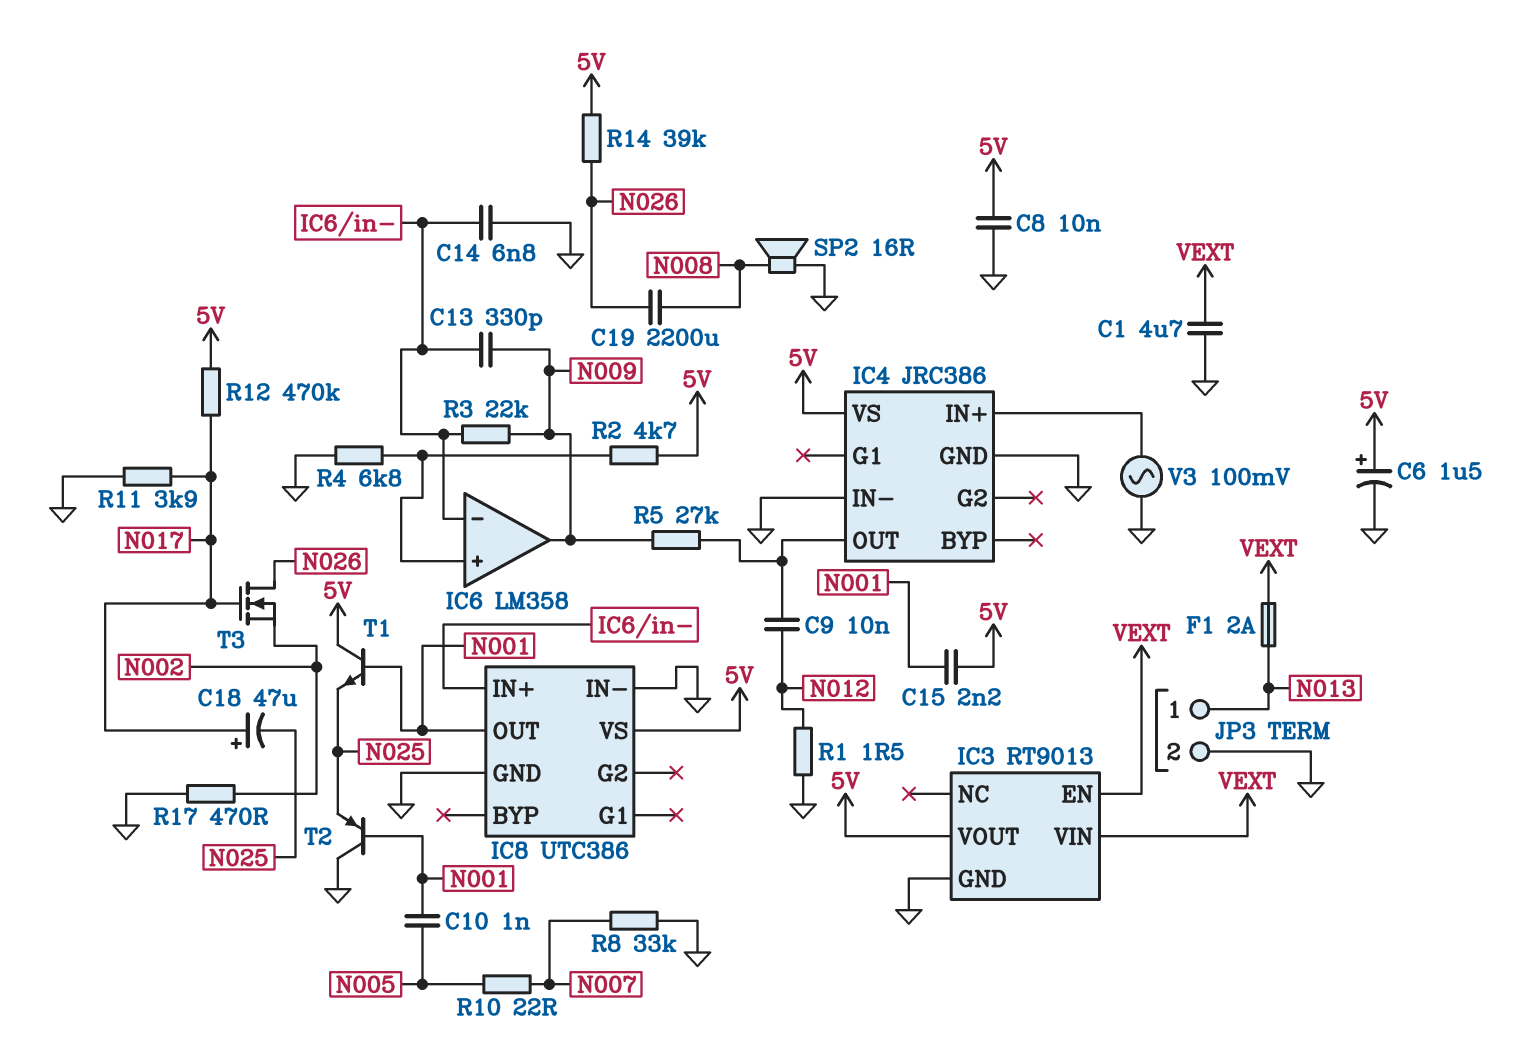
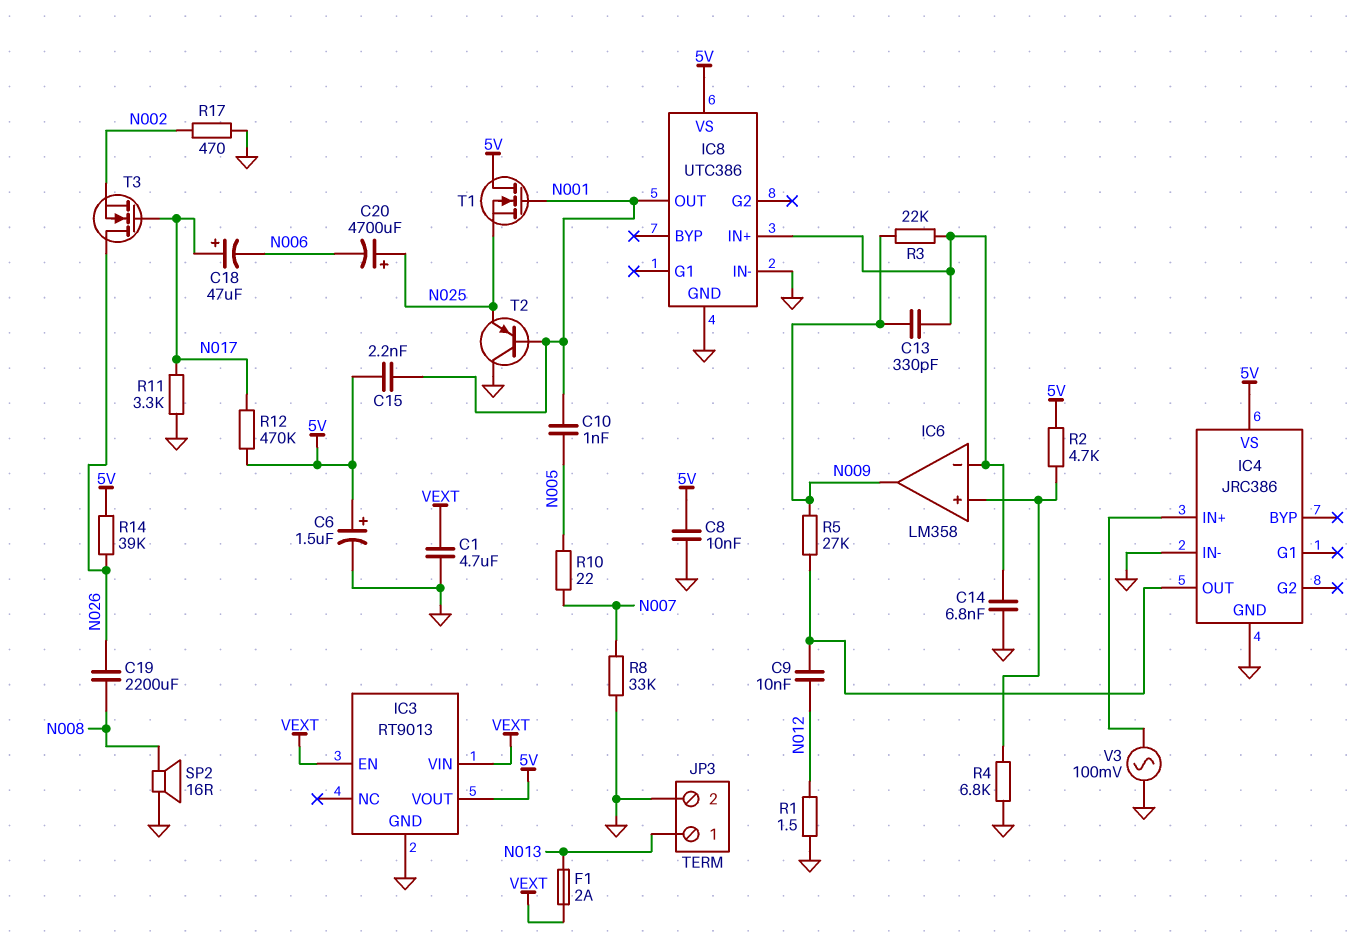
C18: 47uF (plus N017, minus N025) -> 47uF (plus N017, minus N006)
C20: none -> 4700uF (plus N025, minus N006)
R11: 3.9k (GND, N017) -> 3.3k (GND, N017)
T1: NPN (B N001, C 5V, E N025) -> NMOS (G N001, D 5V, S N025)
____
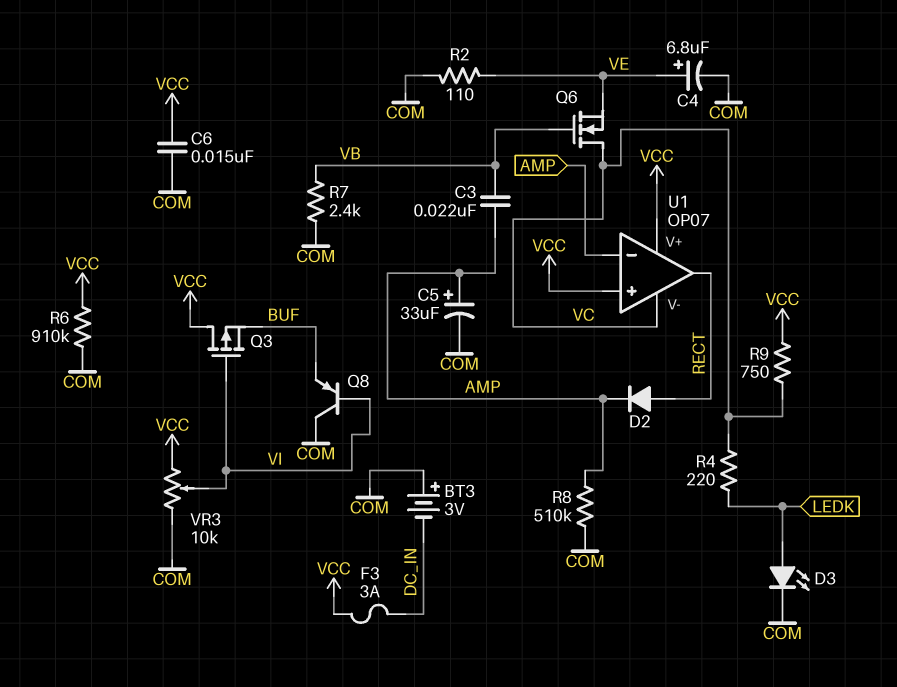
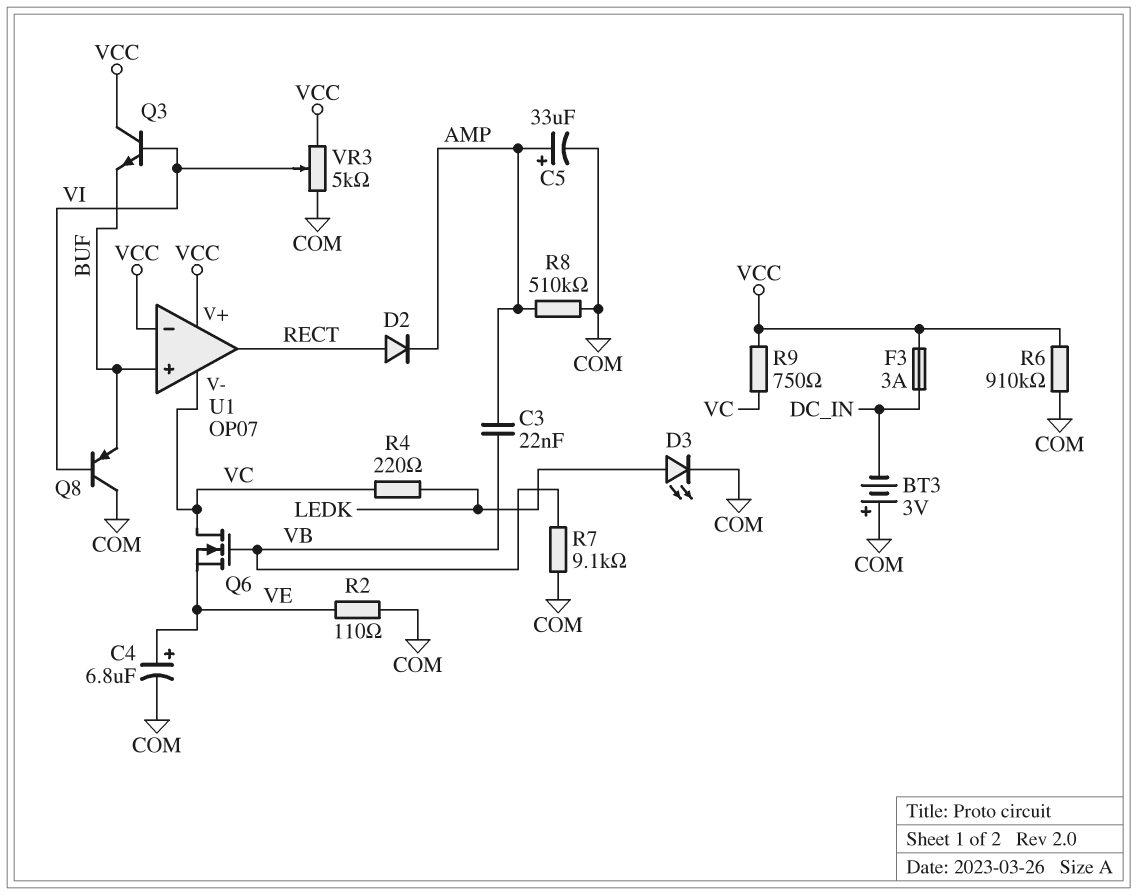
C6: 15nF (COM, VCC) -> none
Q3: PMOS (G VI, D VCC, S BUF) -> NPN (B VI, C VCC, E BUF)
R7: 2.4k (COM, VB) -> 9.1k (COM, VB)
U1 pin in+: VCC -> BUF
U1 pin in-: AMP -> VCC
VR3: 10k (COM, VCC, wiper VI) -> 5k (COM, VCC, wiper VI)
____
What to produce:
Look over the records above and say how many lines hold the word "none", giving the number alone.

Response:
2